Stored dataset items
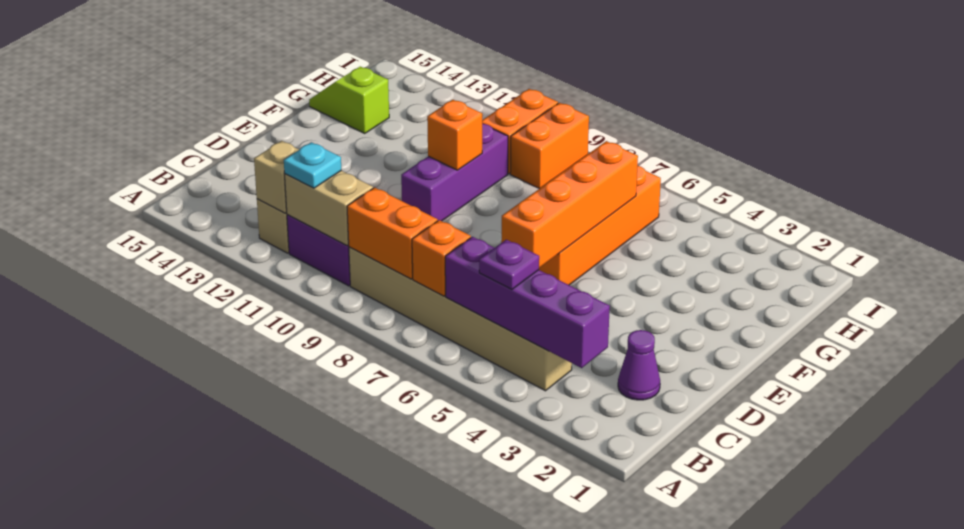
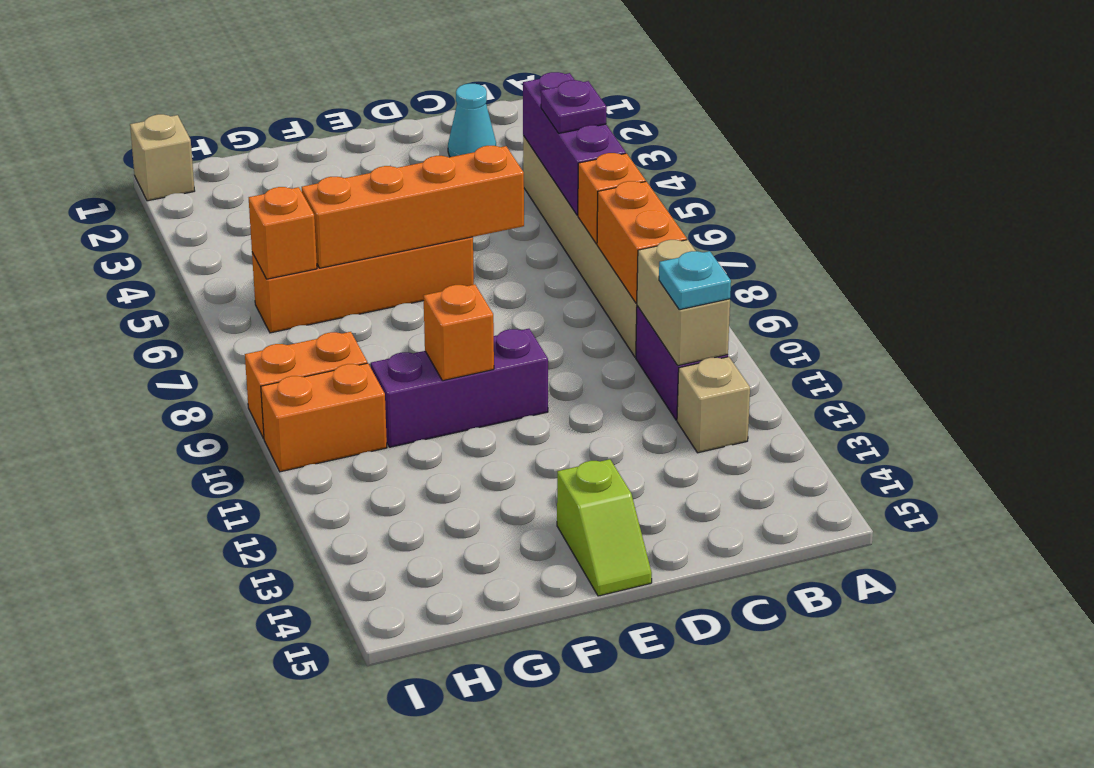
purple brick B3:B6 level 2 -> purple brick B4:B6 level 2
tan brick B12 level 2 -> tan brick I1 level 1
purple cone C2 level 1 -> cyan cone C2 level 1
lime slope G14:G15 level 1 top 14 -> lime slope E14:E15 level 1 top 14
none -> orange brick H6 level 2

• **Task directions**: Output exactly what runs from the line with "tan brick B12 level 2 -> tan brick I1 level 1" to the final line above, both lines included, and nothing else.

• **Task result**:
tan brick B12 level 2 -> tan brick I1 level 1
purple cone C2 level 1 -> cyan cone C2 level 1
lime slope G14:G15 level 1 top 14 -> lime slope E14:E15 level 1 top 14
none -> orange brick H6 level 2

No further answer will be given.